## WHAT YOU SHOULD DO
Give a verbatim copy of the data, leaving the pictures out.

[PROVIDED MATERIAL — start]

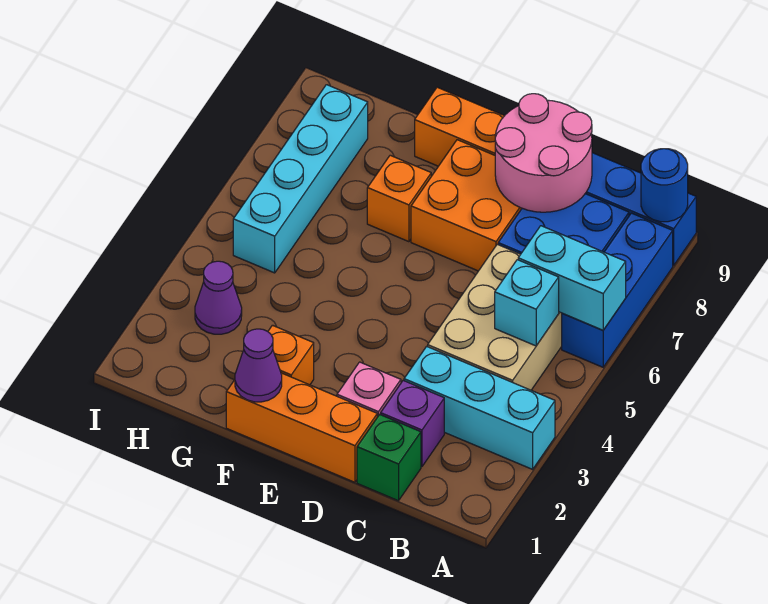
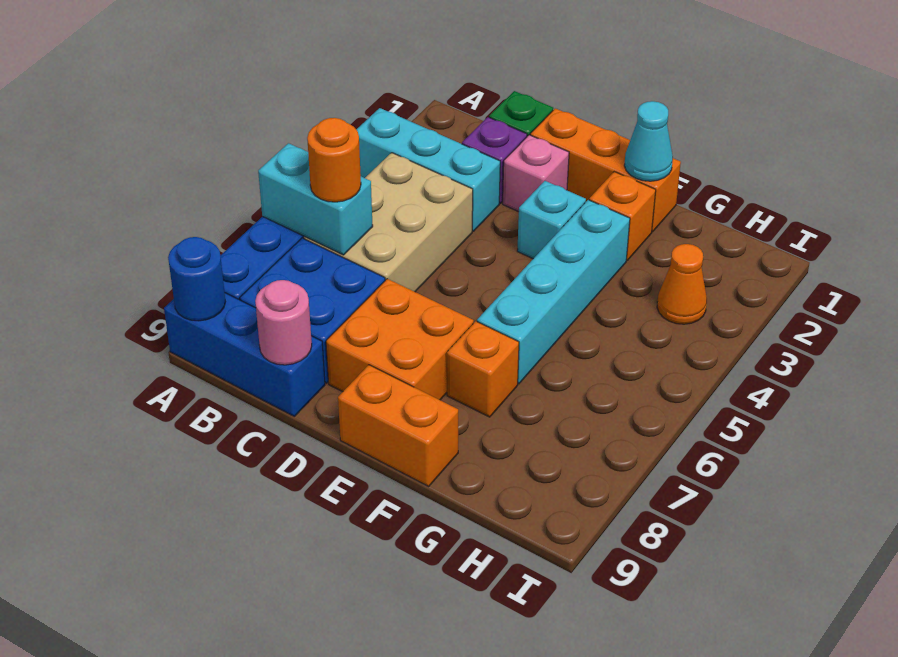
cyan brick B5 level 2 -> cyan brick E3 level 1
none -> orange round brick B6 level 3
pink round brick C8:D9 level 2 -> pink round brick C9 level 2
purple cone F1 level 2 -> cyan cone F1 level 2
purple cone H3 level 1 -> orange cone H3 level 1
cyan brick H5:H8 level 1 -> cyan brick F3:F6 level 1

[PROVIDED MATERIAL — finish]

## TASK RESULT
cyan brick B5 level 2 -> cyan brick E3 level 1
none -> orange round brick B6 level 3
pink round brick C8:D9 level 2 -> pink round brick C9 level 2
purple cone F1 level 2 -> cyan cone F1 level 2
purple cone H3 level 1 -> orange cone H3 level 1
cyan brick H5:H8 level 1 -> cyan brick F3:F6 level 1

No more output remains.